■ What is being asked
Say how many lines in the data hold "from". Nothing else belongs in the answer.

Data excerpt section start

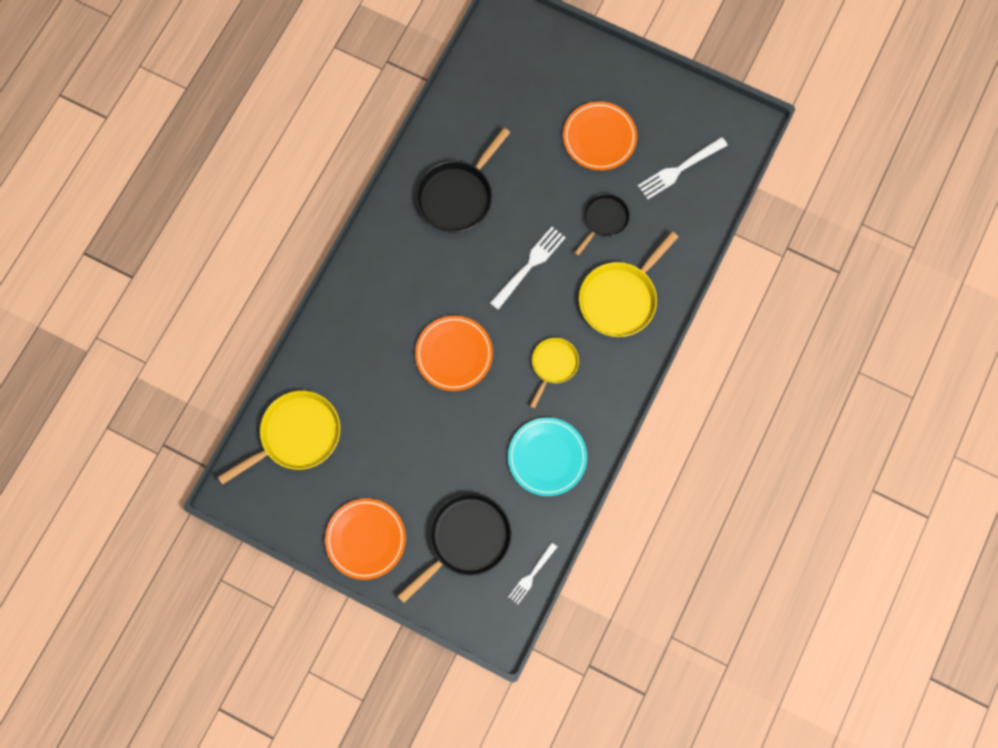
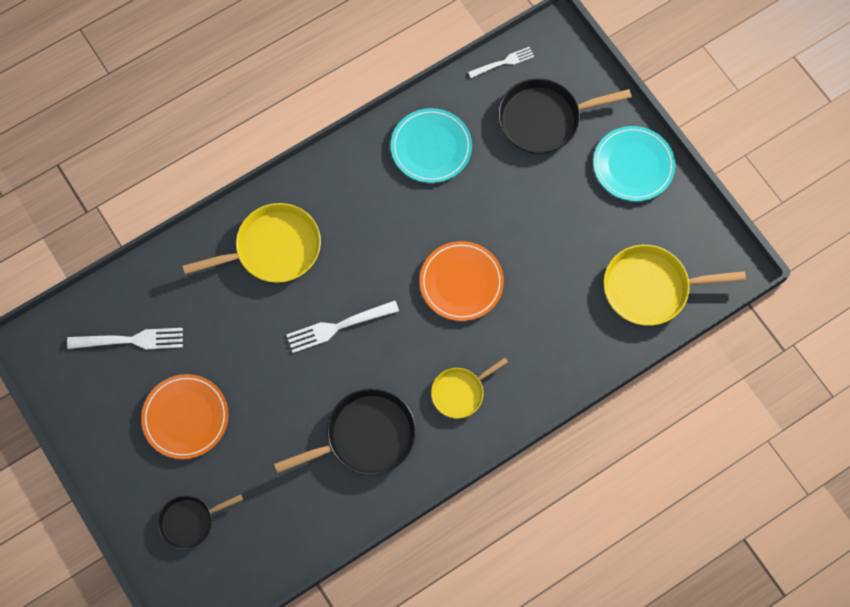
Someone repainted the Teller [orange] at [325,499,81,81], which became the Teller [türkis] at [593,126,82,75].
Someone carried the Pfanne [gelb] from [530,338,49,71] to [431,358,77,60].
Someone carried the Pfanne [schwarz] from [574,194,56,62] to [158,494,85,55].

Data excerpt section end

■ Exercise result
2